Required work - Your whole reply should be the lines from the one that contains "R6: 27k (+5V, GND) -> 27k (+5V, VB)" through the last line of the listing, copied exactly.

****

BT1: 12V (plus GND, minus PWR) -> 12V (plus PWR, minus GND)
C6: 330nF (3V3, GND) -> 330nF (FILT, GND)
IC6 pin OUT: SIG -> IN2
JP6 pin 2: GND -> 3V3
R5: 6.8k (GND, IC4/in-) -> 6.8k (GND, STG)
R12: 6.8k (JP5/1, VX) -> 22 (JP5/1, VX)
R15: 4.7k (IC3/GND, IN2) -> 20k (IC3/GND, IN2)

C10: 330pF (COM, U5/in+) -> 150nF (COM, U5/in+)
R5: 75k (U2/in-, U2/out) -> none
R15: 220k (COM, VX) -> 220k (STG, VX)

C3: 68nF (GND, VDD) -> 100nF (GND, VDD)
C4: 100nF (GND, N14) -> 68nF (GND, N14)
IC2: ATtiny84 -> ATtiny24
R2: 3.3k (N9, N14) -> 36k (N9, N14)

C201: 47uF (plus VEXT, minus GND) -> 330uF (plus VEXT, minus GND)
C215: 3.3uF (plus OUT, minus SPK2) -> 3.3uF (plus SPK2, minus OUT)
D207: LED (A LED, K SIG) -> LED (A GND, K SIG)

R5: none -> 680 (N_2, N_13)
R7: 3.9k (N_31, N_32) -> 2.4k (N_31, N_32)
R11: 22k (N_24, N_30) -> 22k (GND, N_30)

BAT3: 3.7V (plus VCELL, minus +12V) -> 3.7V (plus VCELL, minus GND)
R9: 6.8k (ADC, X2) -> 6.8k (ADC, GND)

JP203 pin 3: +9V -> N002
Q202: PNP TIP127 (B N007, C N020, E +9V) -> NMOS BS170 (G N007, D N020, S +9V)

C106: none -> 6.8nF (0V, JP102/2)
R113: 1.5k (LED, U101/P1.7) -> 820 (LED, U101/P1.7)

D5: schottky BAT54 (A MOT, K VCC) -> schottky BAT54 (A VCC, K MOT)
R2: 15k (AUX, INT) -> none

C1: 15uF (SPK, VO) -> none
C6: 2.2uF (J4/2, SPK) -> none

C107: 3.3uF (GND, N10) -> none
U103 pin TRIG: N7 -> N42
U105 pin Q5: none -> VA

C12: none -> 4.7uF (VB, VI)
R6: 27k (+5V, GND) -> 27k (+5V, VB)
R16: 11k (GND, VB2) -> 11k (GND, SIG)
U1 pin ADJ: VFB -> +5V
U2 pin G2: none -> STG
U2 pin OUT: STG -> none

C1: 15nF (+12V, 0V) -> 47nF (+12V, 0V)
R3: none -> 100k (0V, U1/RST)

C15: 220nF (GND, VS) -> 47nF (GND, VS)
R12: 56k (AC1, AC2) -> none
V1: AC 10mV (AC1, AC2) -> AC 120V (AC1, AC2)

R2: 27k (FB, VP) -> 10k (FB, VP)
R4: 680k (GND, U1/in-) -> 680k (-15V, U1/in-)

****

Task response -
R6: 27k (+5V, GND) -> 27k (+5V, VB)
R16: 11k (GND, VB2) -> 11k (GND, SIG)
U1 pin ADJ: VFB -> +5V
U2 pin G2: none -> STG
U2 pin OUT: STG -> none

C1: 15nF (+12V, 0V) -> 47nF (+12V, 0V)
R3: none -> 100k (0V, U1/RST)

C15: 220nF (GND, VS) -> 47nF (GND, VS)
R12: 56k (AC1, AC2) -> none
V1: AC 10mV (AC1, AC2) -> AC 120V (AC1, AC2)

R2: 27k (FB, VP) -> 10k (FB, VP)
R4: 680k (GND, U1/in-) -> 680k (-15V, U1/in-)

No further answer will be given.